### WHAT YOU ARE ASKED TO DO:
Report back every line in the data that includes the string "cone".

[EXERCISE INPUT]

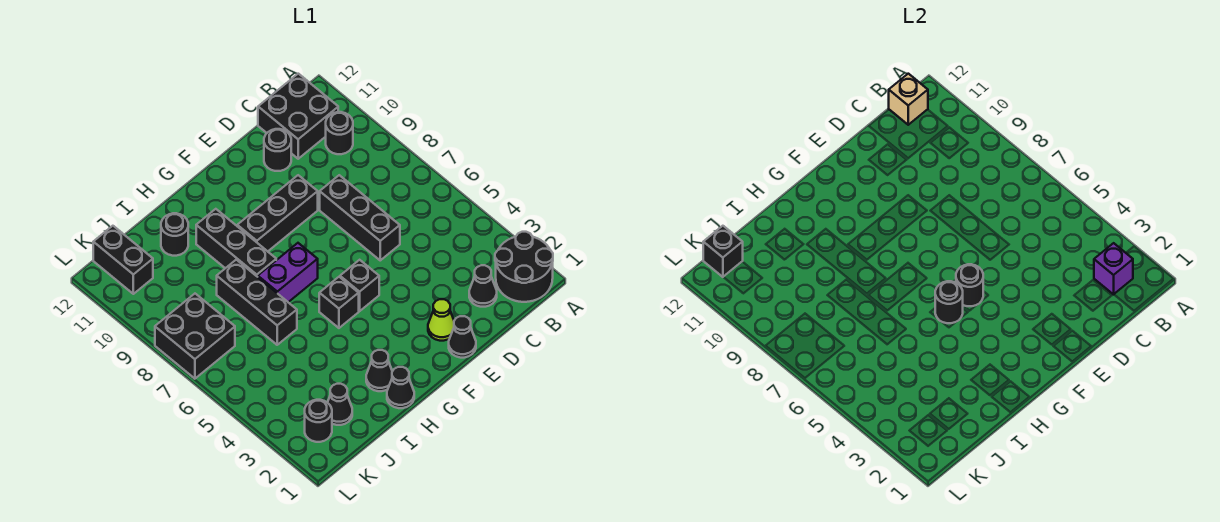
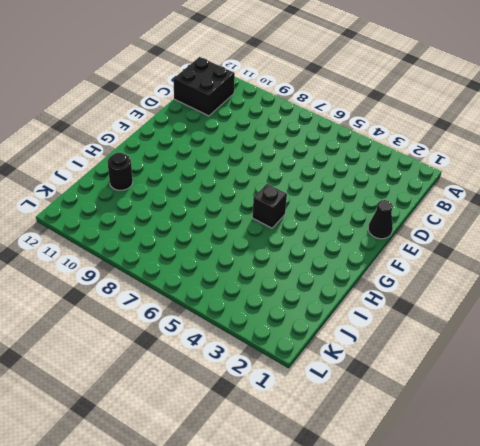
none -> black 2x2 round brick [495,232,553,302]
none -> black 1x1 round brick [326,112,353,154]
none -> black 1x1 cone [469,265,497,307]

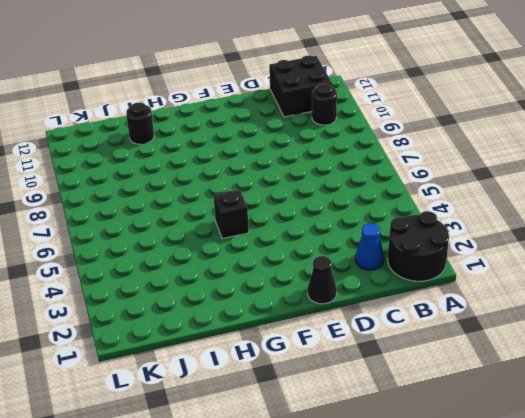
blue 1x1 cone [355,223,384,270] -> black 1x1 cone [469,265,497,307]
none -> black 1x3 brick [320,175,400,260]
none -> black 1x1 round brick [264,129,291,171]
none -> lime 1x1 cone [428,299,454,341]

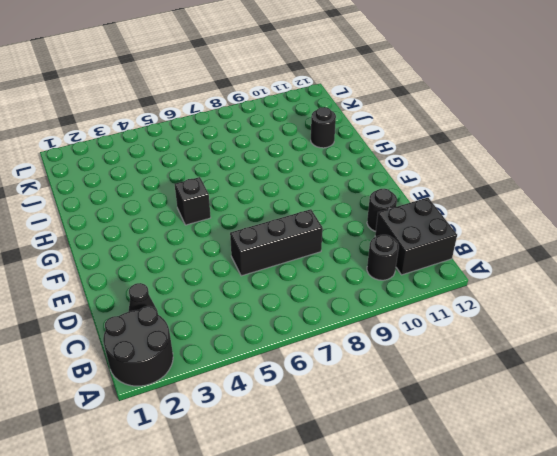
none -> black 1x1 cone [449,316,476,358]
none -> lime 1x1 cone [428,299,454,341]
none -> black 1x3 brick [237,175,318,251]

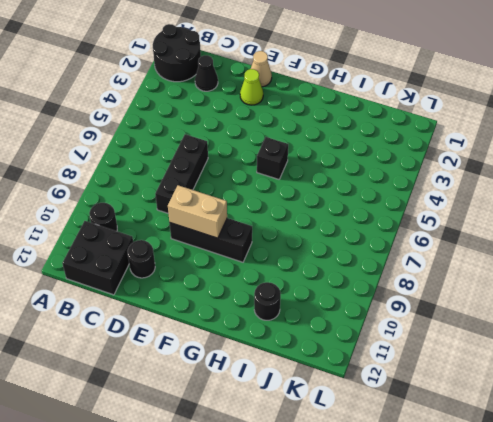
tan 1x1 cone [251,51,272,87] -> black 1x1 cone [449,316,476,358]
tan 1x2 brick [168,185,227,238] -> none
none -> black 1x1 brick [340,260,379,311]
none -> purple 1x2 brick [258,243,318,302]
none -> black 1x1 cone [387,367,414,408]

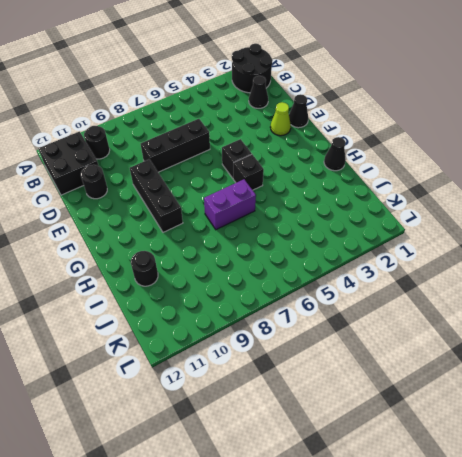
purple 1x2 brick [204,179,256,230] -> purple 1x2 brick turned to [258,243,318,302]
none -> black 1x1 cone [366,350,392,391]
none -> black 1x3 brick [196,209,276,277]
none -> black 1x3 brick [217,260,297,345]

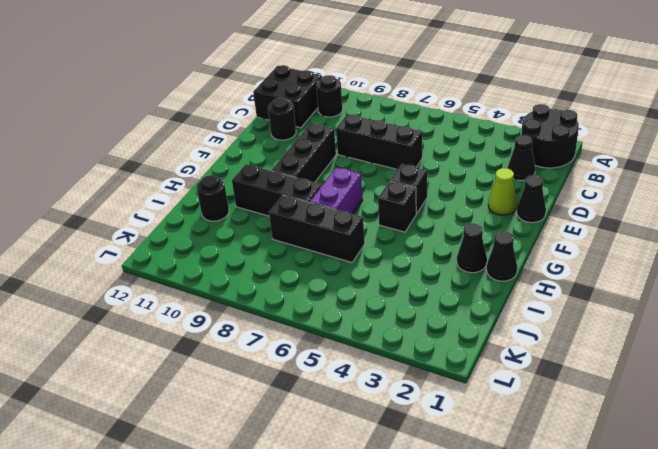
none -> black 1x1 cone [327,384,352,425]
none -> black 1x1 round brick [305,400,332,442]
none -> black 2x2 brick [155,294,235,379]

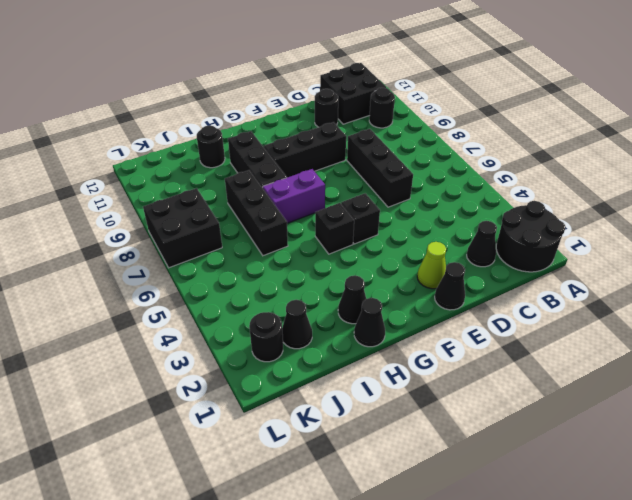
none -> black 1x2 brick [93,226,153,294]
none -> purple 1x1 brick [1094,243,1133,294]
none -> tan 1x1 brick [889,74,928,125]

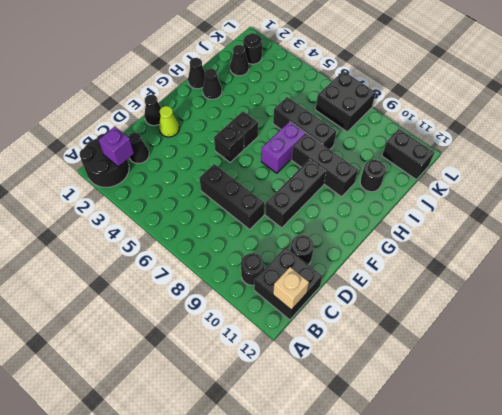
none -> black 1x1 round brick [956,264,983,306]
none -> black 1x1 round brick [935,281,963,323]
none -> black 1x1 brick [703,226,743,277]

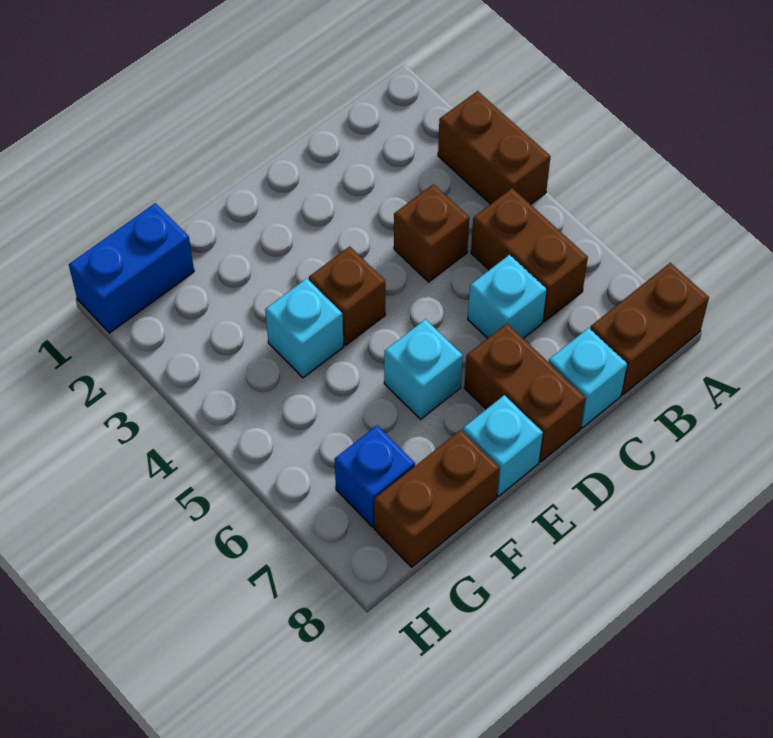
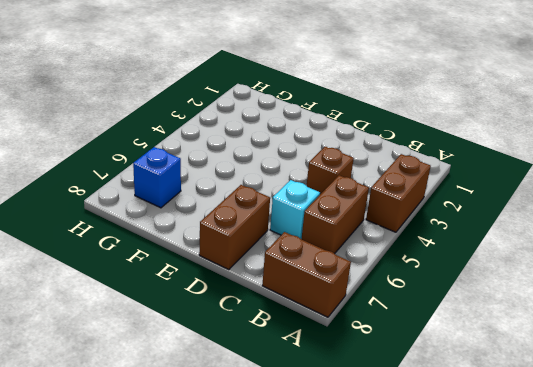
none -> cyan 1x1 brick [549,328,627,428]
none -> brown 1x1 brick [309,246,385,345]
none -> cyan 1x1 brick [384,319,463,419]

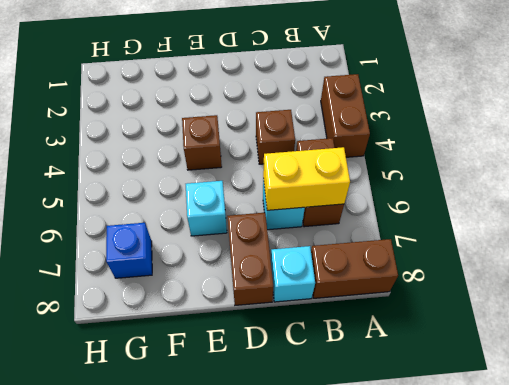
yellow 1x2 brick [263,147,350,210] -> none
none -> cyan 1x1 brick [463,395,543,496]
none -> cyan 1x1 brick [265,278,344,378]
none -> brown 1x2 brick [374,430,499,567]

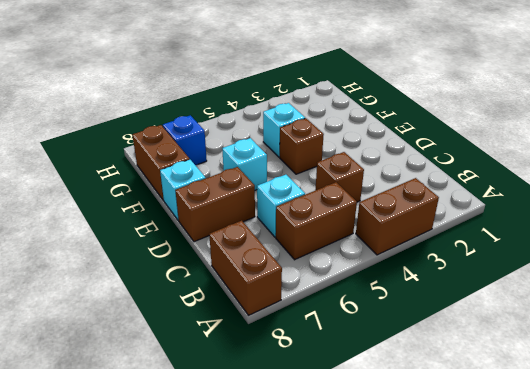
none -> cyan 1x1 brick [549,328,627,428]
none -> blue 1x2 brick [69,203,194,333]

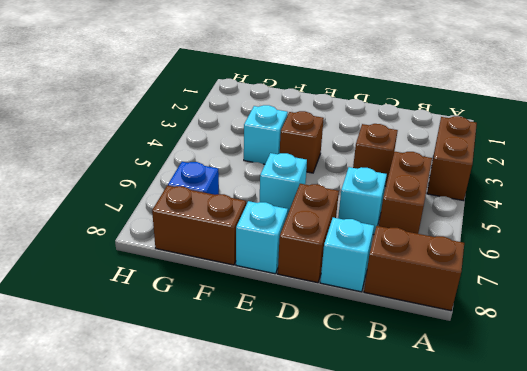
none -> blue 1x2 brick [69,203,194,333]

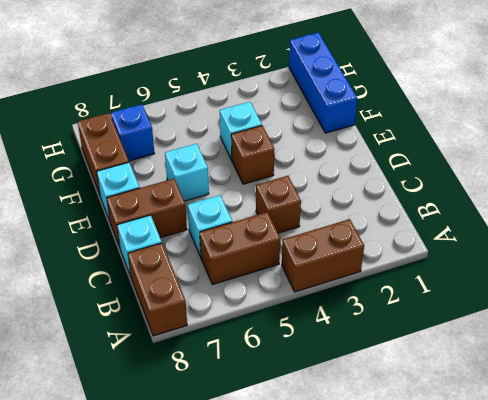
blue 1x3 brick [289,33,357,133] -> blue 1x2 brick [69,203,194,333]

[/EXERCISE INPUT]

### ANSWER BELOW:
none -> black 1x1 cone [469,265,497,307]
blue 1x1 cone [355,223,384,270] -> black 1x1 cone [469,265,497,307]
none -> lime 1x1 cone [428,299,454,341]
none -> black 1x1 cone [449,316,476,358]
none -> lime 1x1 cone [428,299,454,341]
tan 1x1 cone [251,51,272,87] -> black 1x1 cone [449,316,476,358]
none -> black 1x1 cone [387,367,414,408]
none -> black 1x1 cone [366,350,392,391]
none -> black 1x1 cone [327,384,352,425]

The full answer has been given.